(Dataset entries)

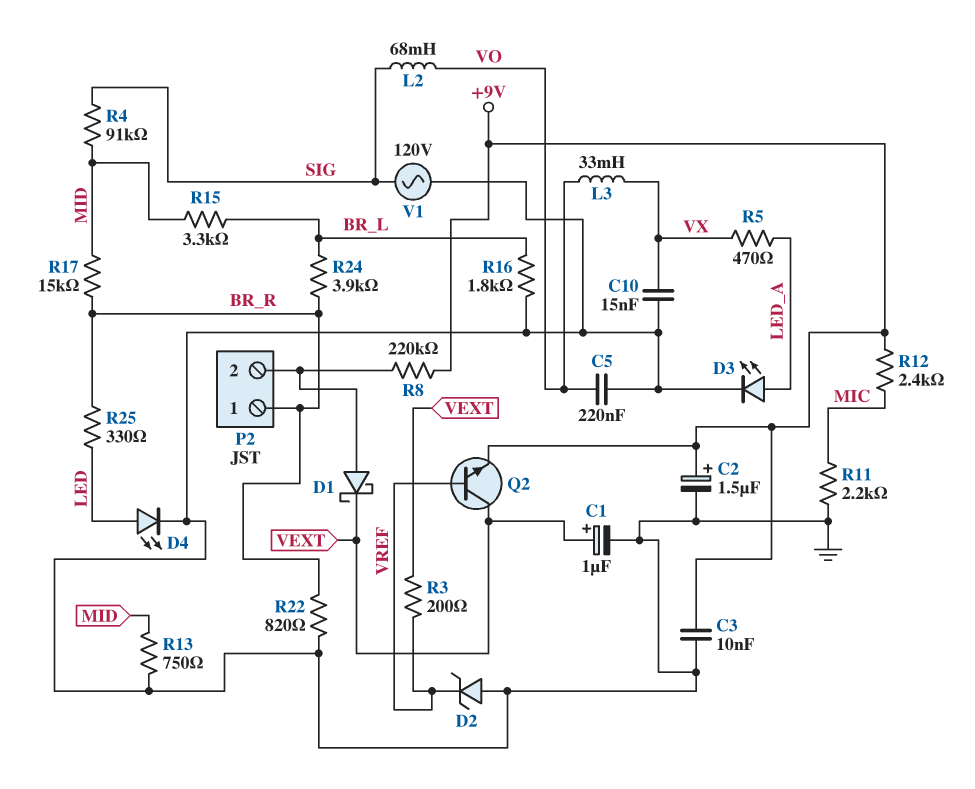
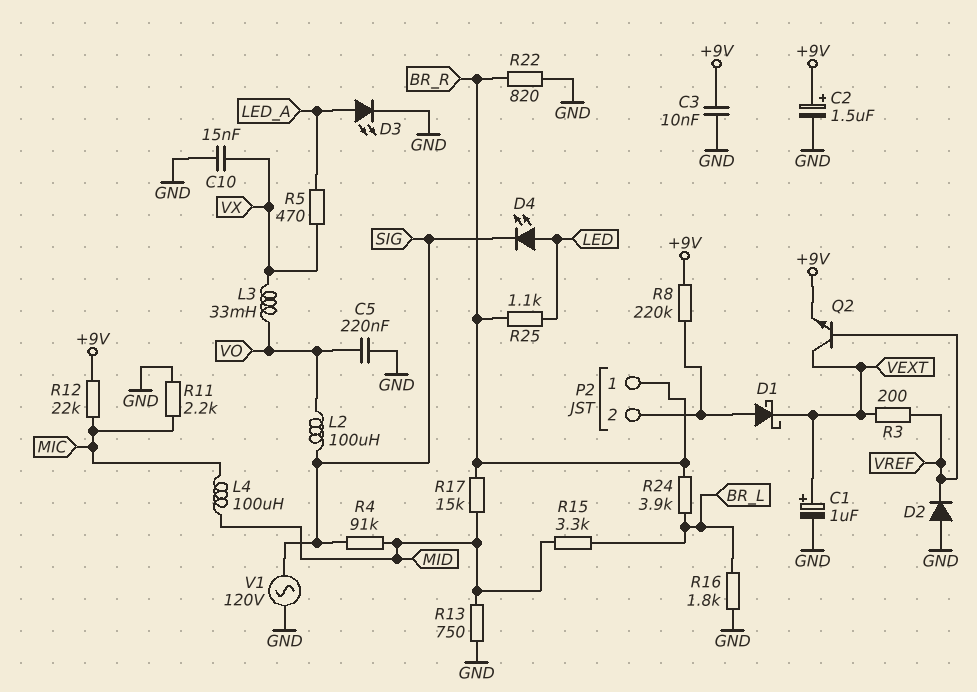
D2: zener (A GND, K VREF) -> diode (A GND, K VREF)
D4: LED (A LED, K GND) -> LED (A LED, K SIG)
L2: 68mH (SIG, VO) -> 100uH (SIG, VO)
L4: none -> 100uH (MIC, MID)
R12: 2.4k (+9V, MIC) -> 22k (+9V, MIC)
R25: 330 (BR_R, LED) -> 1.1k (BR_R, LED)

WORK TASK:
Output each line above exactly as it stands, omitting the pictures.

ANSWER SPACE:
D2: zener (A GND, K VREF) -> diode (A GND, K VREF)
D4: LED (A LED, K GND) -> LED (A LED, K SIG)
L2: 68mH (SIG, VO) -> 100uH (SIG, VO)
L4: none -> 100uH (MIC, MID)
R12: 2.4k (+9V, MIC) -> 22k (+9V, MIC)
R25: 330 (BR_R, LED) -> 1.1k (BR_R, LED)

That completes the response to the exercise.